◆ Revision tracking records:

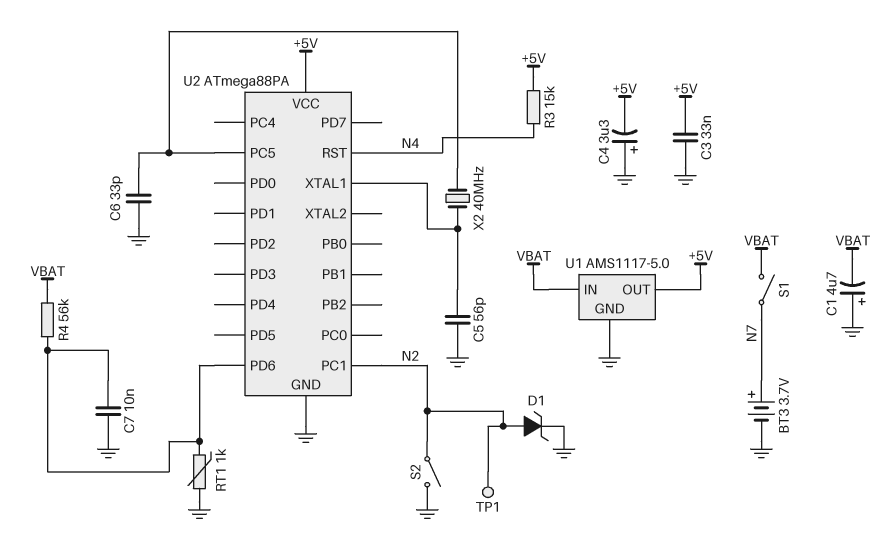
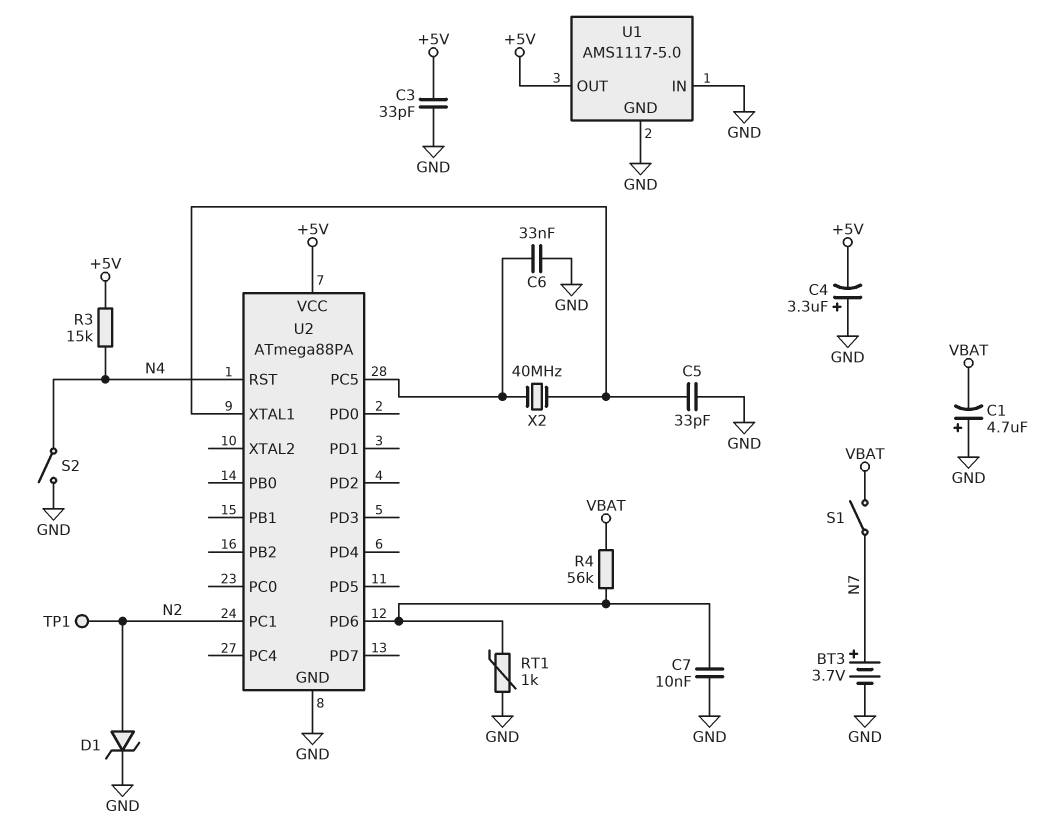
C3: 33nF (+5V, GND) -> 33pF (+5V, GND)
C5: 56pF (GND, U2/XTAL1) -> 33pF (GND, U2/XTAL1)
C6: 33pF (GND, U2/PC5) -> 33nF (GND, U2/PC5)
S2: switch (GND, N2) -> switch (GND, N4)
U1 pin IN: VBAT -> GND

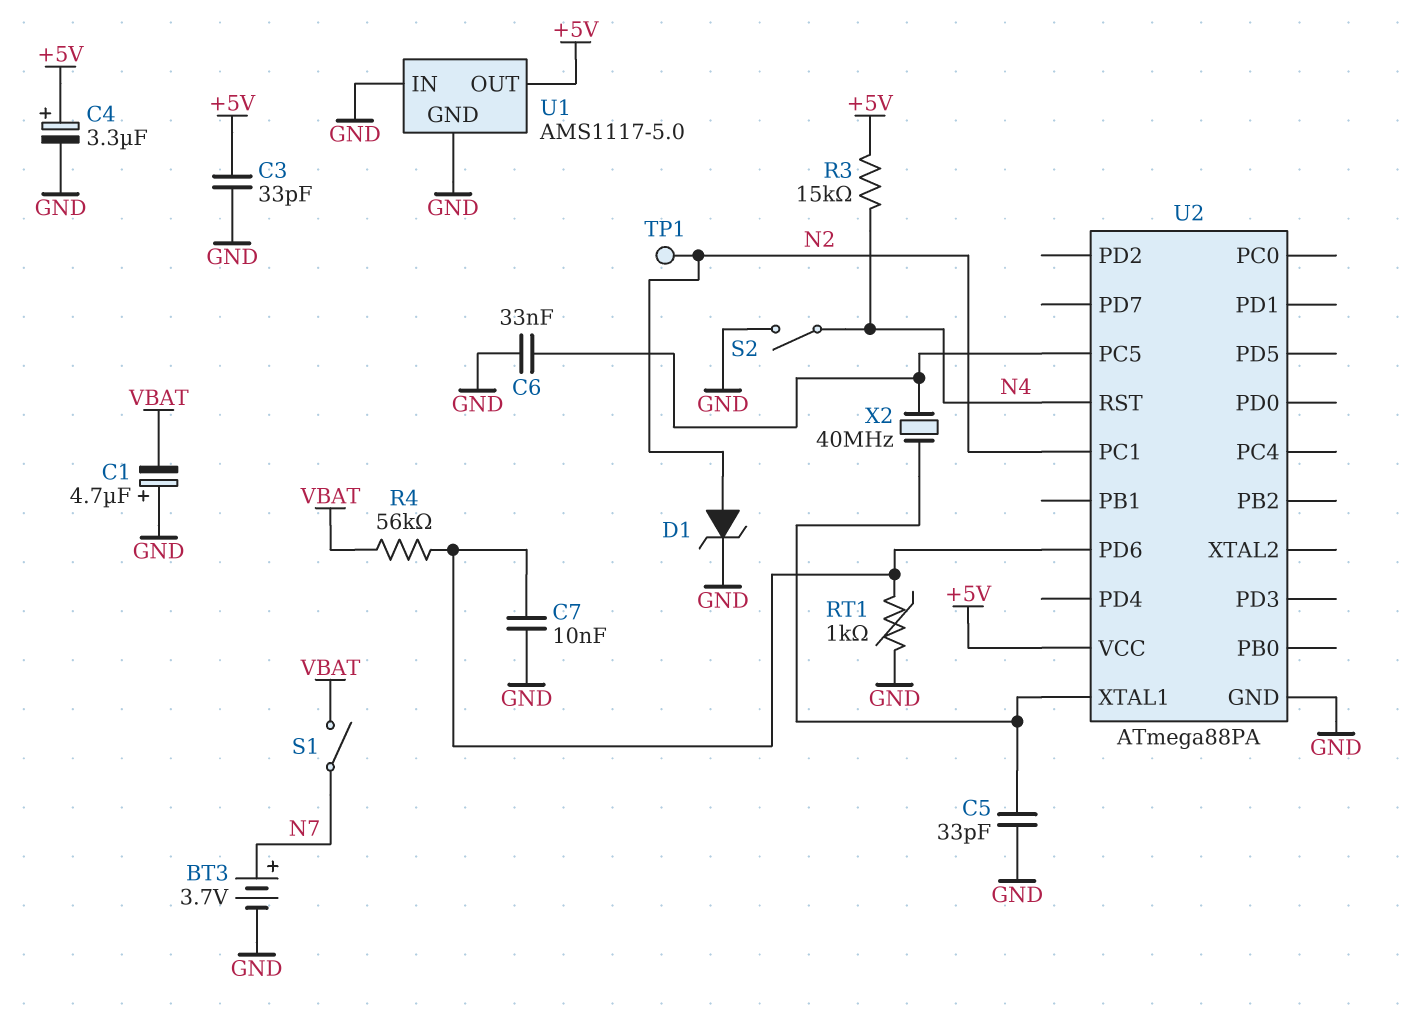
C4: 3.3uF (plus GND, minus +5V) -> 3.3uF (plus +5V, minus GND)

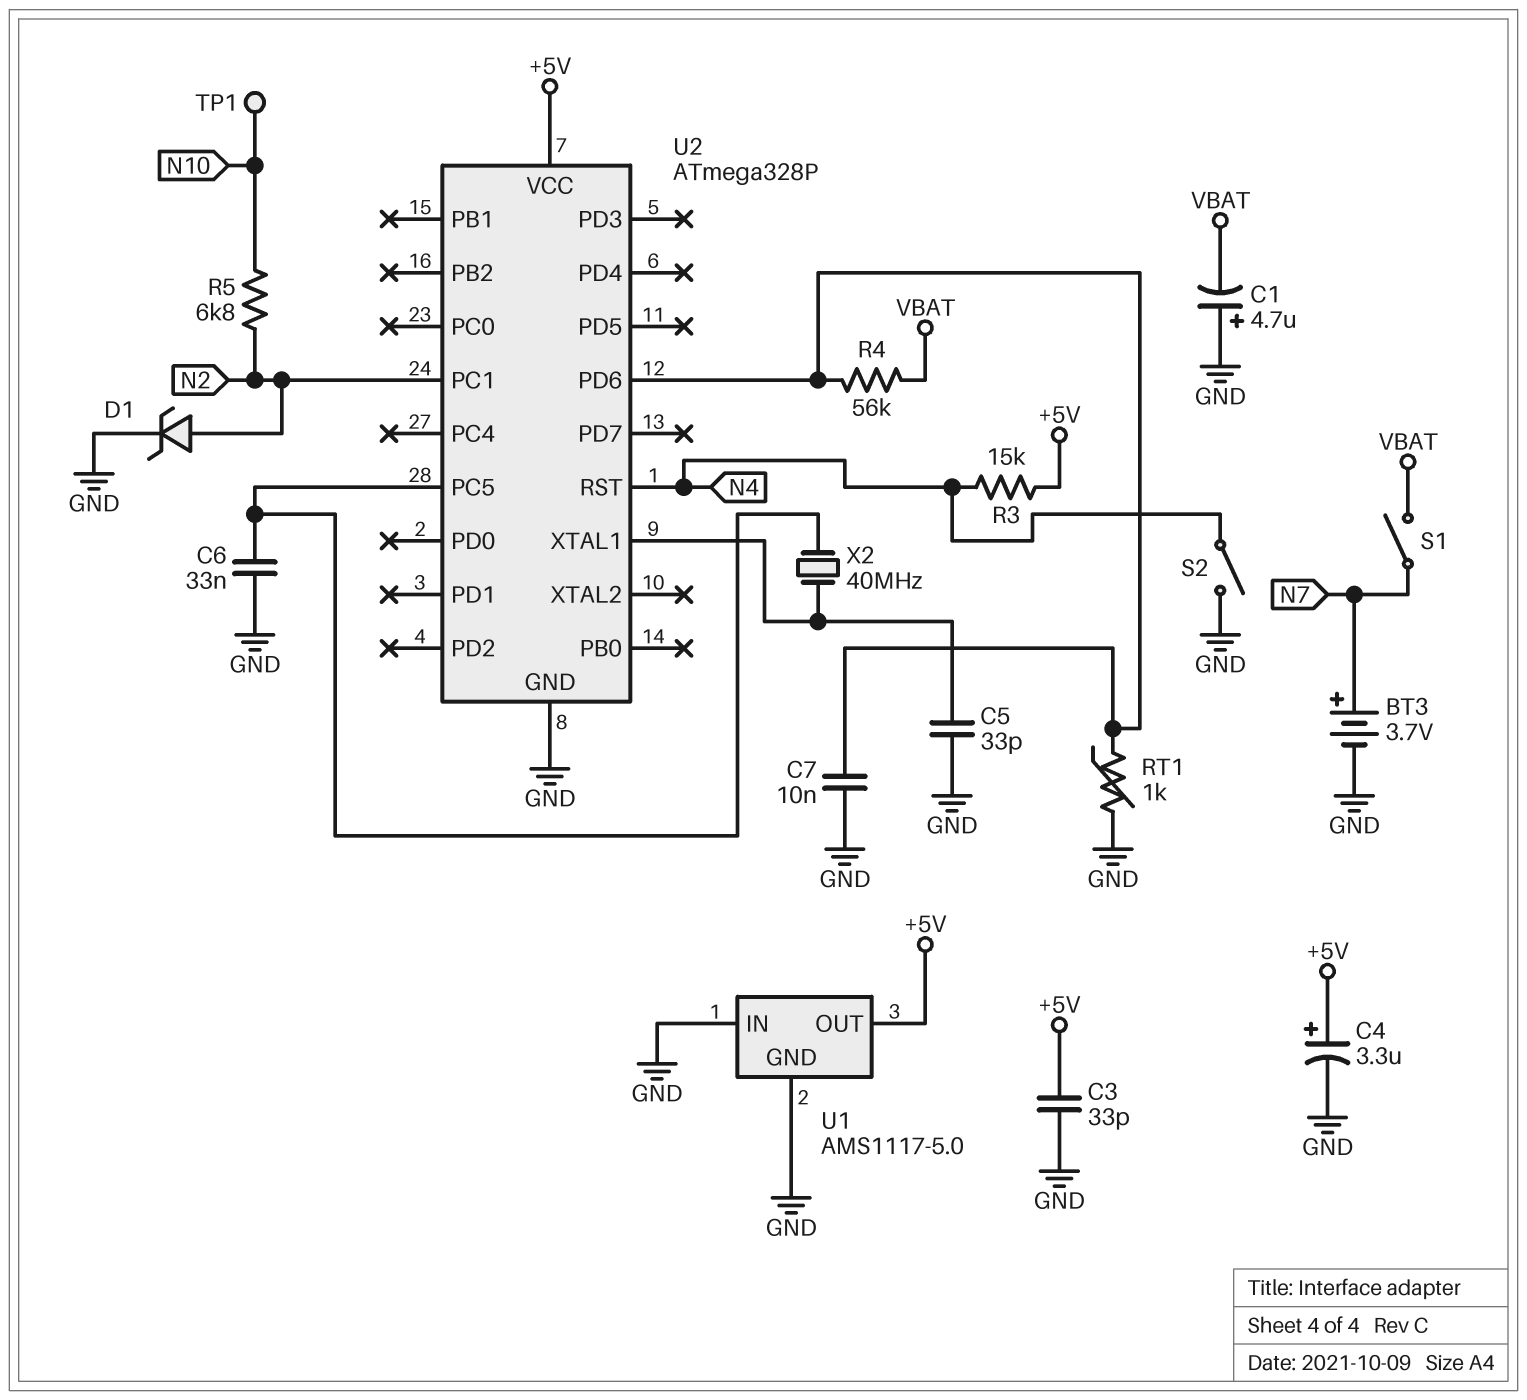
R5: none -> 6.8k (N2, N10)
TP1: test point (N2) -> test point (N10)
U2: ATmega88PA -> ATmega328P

...

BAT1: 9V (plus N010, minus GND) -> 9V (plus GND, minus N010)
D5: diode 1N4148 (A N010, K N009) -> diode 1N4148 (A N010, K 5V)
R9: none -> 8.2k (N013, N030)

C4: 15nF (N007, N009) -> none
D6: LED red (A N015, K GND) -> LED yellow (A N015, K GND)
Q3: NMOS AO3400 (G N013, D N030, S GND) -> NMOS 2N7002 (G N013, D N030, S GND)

◆ Assignment:
Above are some records. Reproduce the lines from the one with "C3: 33nF (+5V, GND) -> 33pF (+5V, GND)" down to the one with "U2: ATmega88PA -> ATmega328P", keeping both, and leave every picture out.

◆ Result of this task:
C3: 33nF (+5V, GND) -> 33pF (+5V, GND)
C5: 56pF (GND, U2/XTAL1) -> 33pF (GND, U2/XTAL1)
C6: 33pF (GND, U2/PC5) -> 33nF (GND, U2/PC5)
S2: switch (GND, N2) -> switch (GND, N4)
U1 pin IN: VBAT -> GND

C4: 3.3uF (plus GND, minus +5V) -> 3.3uF (plus +5V, minus GND)

R5: none -> 6.8k (N2, N10)
TP1: test point (N2) -> test point (N10)
U2: ATmega88PA -> ATmega328P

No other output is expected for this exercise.